■ The problem ■
Copy each record below exactly, please, and leave its pictures out.

********************

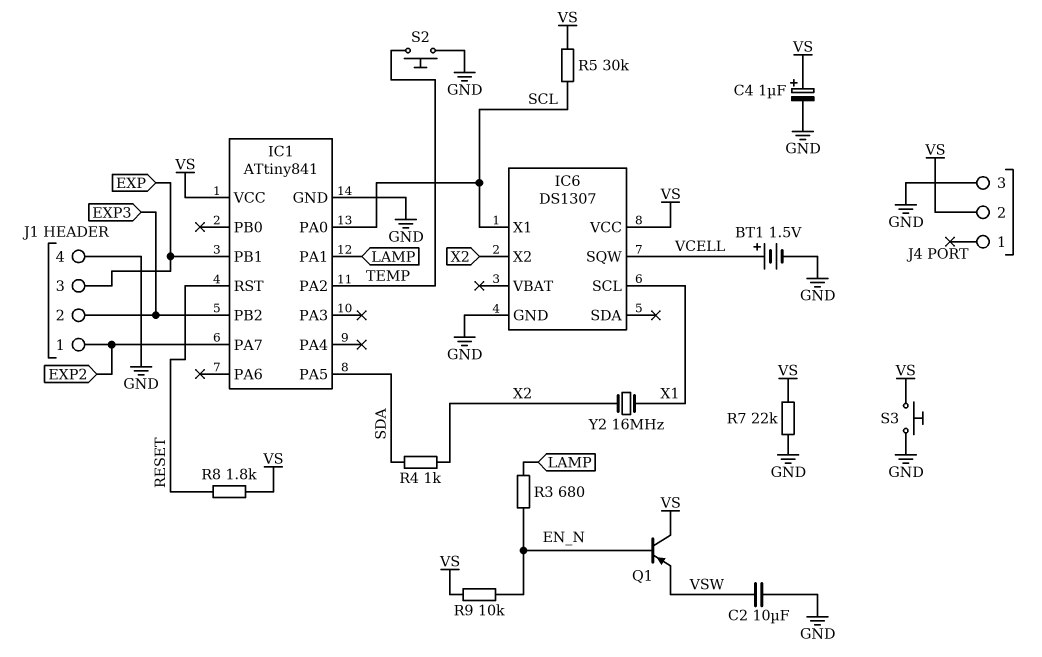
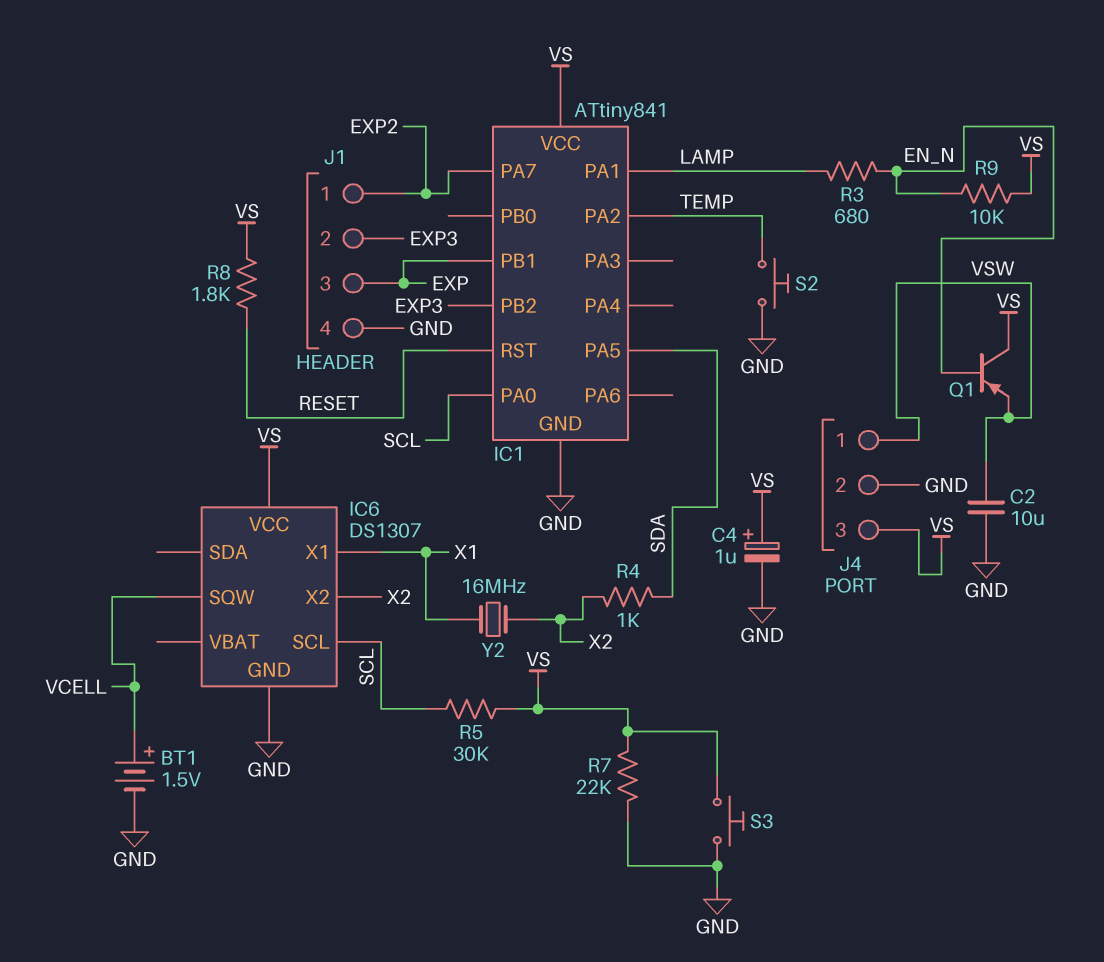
IC6 pin SCL: X1 -> SCL
IC6 pin X1: SCL -> X1
J4 pin 1: none -> VSW
J4 pin 2: VS -> GND
J4 pin 3: GND -> VS

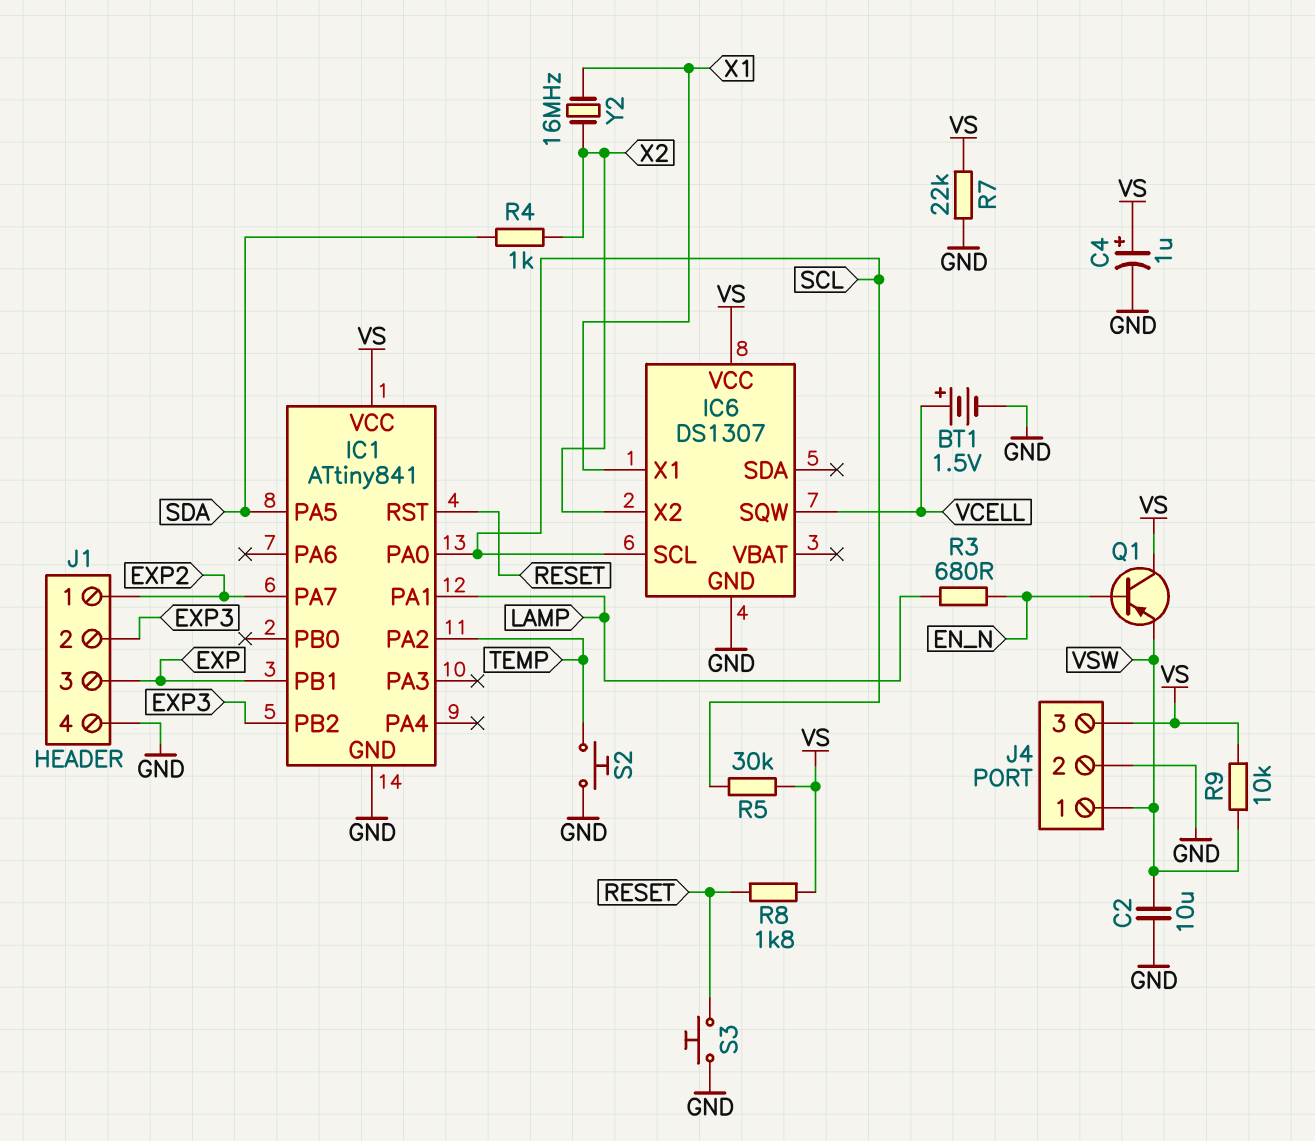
R9: 10k (EN_N, VS) -> 10k (VS, VSW)
S3: button (GND, VS) -> button (GND, RESET)

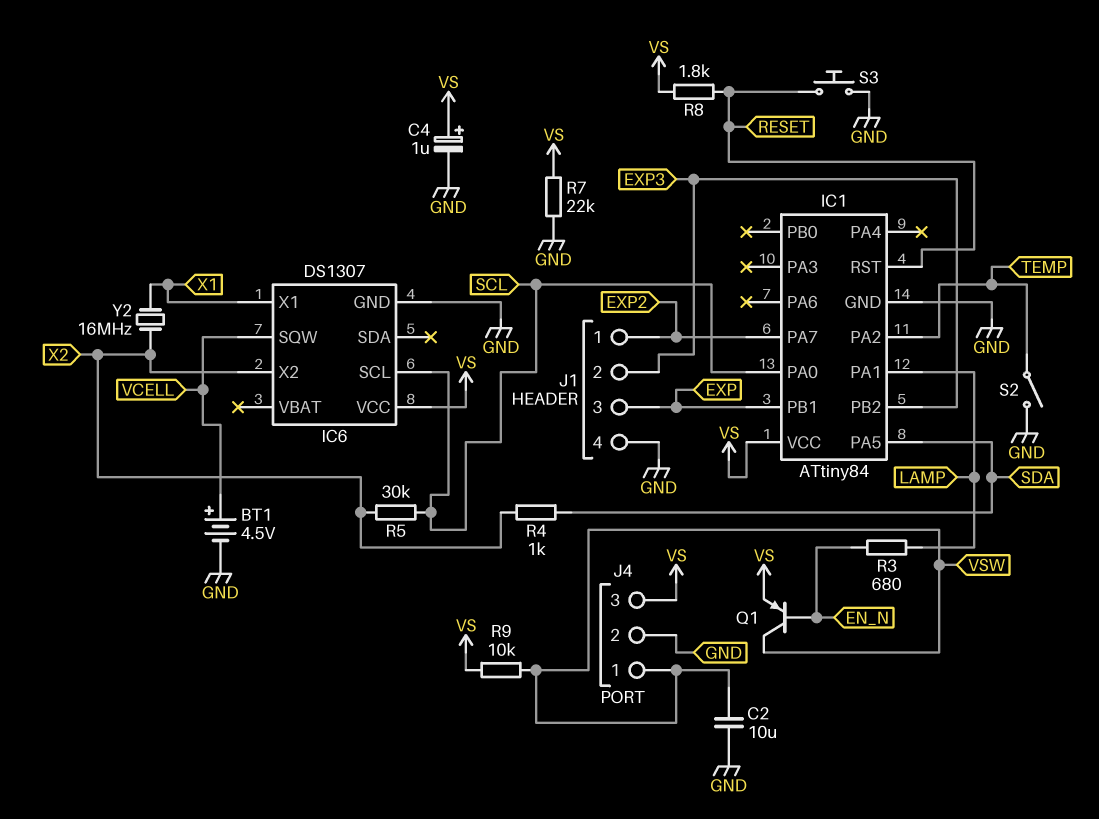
BT1: 1.5V (plus VCELL, minus GND) -> 4.5V (plus VCELL, minus GND)
IC1: ATtiny841 -> ATtiny84
Q1: PNP (B EN_N, C VS, E VSW) -> PNP (B EN_N, C VSW, E VS)
R5: 30k (SCL, VS) -> 30k (SCL, X2)
S2: button (GND, TEMP) -> switch (GND, TEMP)

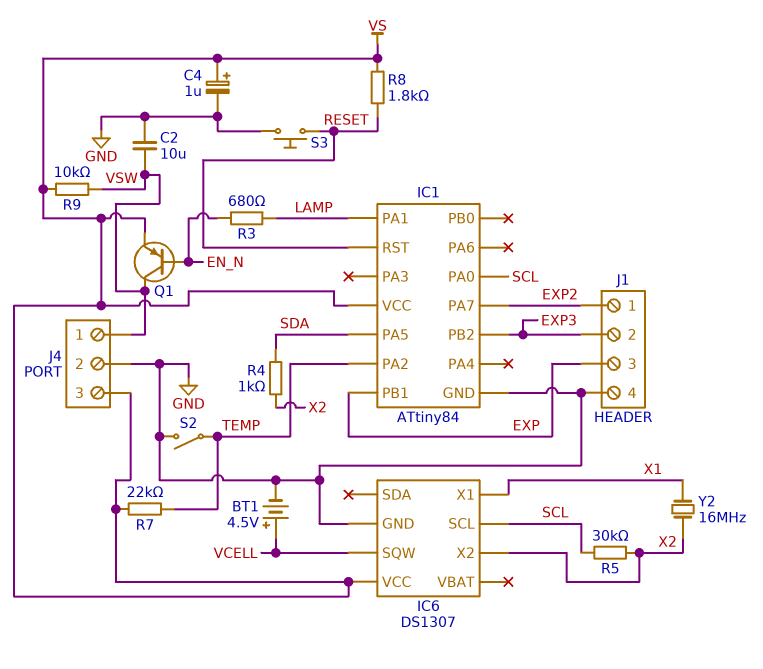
R7: 22k (GND, VS) -> 22k (TEMP, VS)

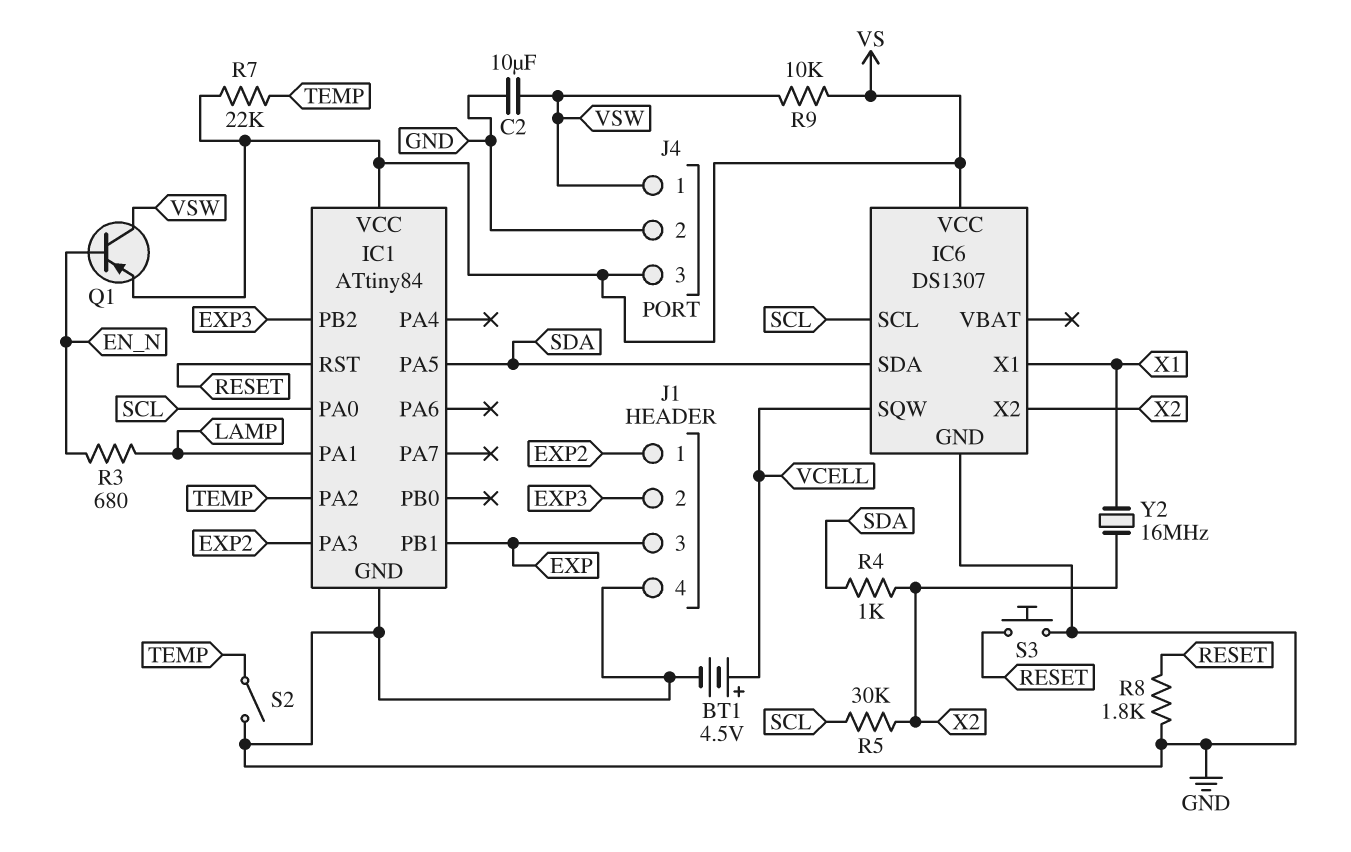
C4: 1uF (plus VS, minus GND) -> none
IC1 pin PA3: none -> EXP2
IC1 pin PA7: EXP2 -> none
IC6 pin SDA: none -> SDA
R8: 1.8k (RESET, VS) -> 1.8k (GND, RESET)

********************

■ Written answer ■
IC6 pin SCL: X1 -> SCL
IC6 pin X1: SCL -> X1
J4 pin 1: none -> VSW
J4 pin 2: VS -> GND
J4 pin 3: GND -> VS

R9: 10k (EN_N, VS) -> 10k (VS, VSW)
S3: button (GND, VS) -> button (GND, RESET)

BT1: 1.5V (plus VCELL, minus GND) -> 4.5V (plus VCELL, minus GND)
IC1: ATtiny841 -> ATtiny84
Q1: PNP (B EN_N, C VS, E VSW) -> PNP (B EN_N, C VSW, E VS)
R5: 30k (SCL, VS) -> 30k (SCL, X2)
S2: button (GND, TEMP) -> switch (GND, TEMP)

R7: 22k (GND, VS) -> 22k (TEMP, VS)

C4: 1uF (plus VS, minus GND) -> none
IC1 pin PA3: none -> EXP2
IC1 pin PA7: EXP2 -> none
IC6 pin SDA: none -> SDA
R8: 1.8k (RESET, VS) -> 1.8k (GND, RESET)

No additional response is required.